Geometric object motion data:

*-*-*

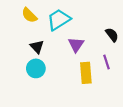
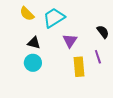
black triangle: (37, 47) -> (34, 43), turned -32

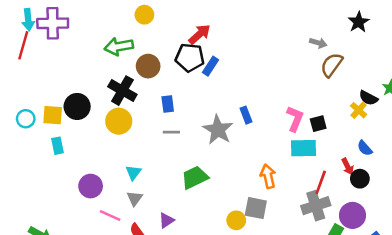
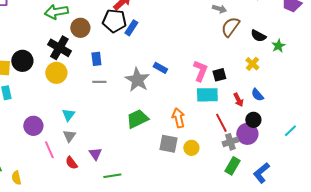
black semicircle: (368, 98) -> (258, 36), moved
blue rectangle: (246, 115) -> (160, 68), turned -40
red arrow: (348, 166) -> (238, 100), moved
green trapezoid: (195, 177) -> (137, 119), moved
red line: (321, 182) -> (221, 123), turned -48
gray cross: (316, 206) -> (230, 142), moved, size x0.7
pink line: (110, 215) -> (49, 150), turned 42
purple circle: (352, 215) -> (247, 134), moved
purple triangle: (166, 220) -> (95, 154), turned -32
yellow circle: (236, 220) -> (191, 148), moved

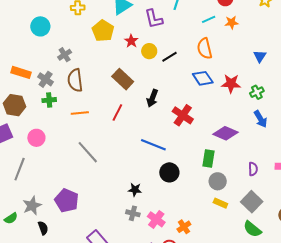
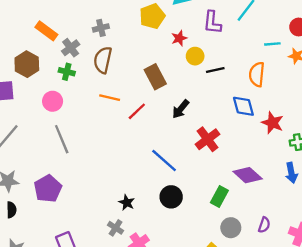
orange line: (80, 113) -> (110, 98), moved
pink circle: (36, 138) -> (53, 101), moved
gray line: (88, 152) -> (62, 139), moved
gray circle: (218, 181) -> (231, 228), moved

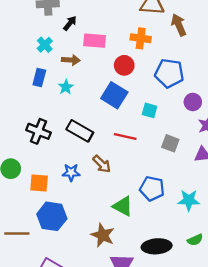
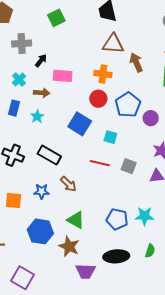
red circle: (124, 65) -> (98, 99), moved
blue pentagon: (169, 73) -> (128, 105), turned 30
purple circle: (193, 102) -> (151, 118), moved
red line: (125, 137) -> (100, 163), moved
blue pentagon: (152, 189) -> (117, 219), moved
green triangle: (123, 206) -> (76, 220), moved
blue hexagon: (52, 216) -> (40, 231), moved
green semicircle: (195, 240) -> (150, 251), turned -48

*-*-*

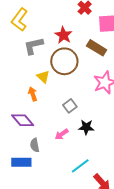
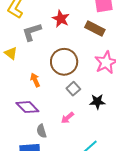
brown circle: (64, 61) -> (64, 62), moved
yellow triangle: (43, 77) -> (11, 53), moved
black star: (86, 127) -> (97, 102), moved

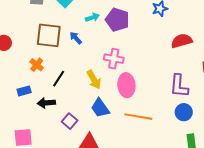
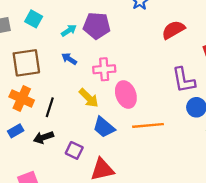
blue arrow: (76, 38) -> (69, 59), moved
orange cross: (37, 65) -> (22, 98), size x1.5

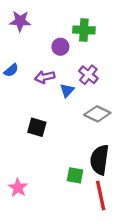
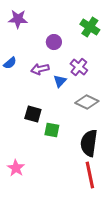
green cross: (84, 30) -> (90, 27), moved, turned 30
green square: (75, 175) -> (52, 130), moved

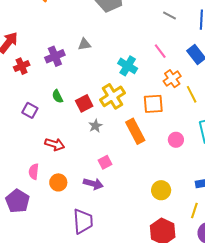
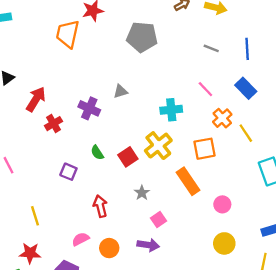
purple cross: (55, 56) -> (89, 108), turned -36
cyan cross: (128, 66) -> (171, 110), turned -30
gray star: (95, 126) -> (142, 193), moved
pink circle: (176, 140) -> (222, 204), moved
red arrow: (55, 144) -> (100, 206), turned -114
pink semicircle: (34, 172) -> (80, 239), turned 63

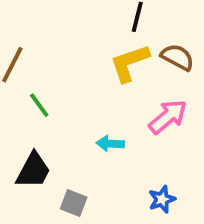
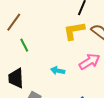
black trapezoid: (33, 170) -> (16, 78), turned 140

*-*-*

Your assignment: Of the lines above, copy only those from the one holding "black star: (86, 127) -> (97, 102), moved" to the one holding "black trapezoid: (33, 170)", both included, and exclude every image.

Result of the task:
black star: (86, 127) -> (97, 102), moved

blue arrow: (76, 38) -> (69, 59), moved
orange cross: (37, 65) -> (22, 98), size x1.5

green cross: (84, 30) -> (90, 27), moved, turned 30
green square: (75, 175) -> (52, 130), moved

purple cross: (55, 56) -> (89, 108), turned -36
cyan cross: (128, 66) -> (171, 110), turned -30
gray star: (95, 126) -> (142, 193), moved
pink circle: (176, 140) -> (222, 204), moved
red arrow: (55, 144) -> (100, 206), turned -114
pink semicircle: (34, 172) -> (80, 239), turned 63

black trapezoid: (33, 170) -> (16, 78), turned 140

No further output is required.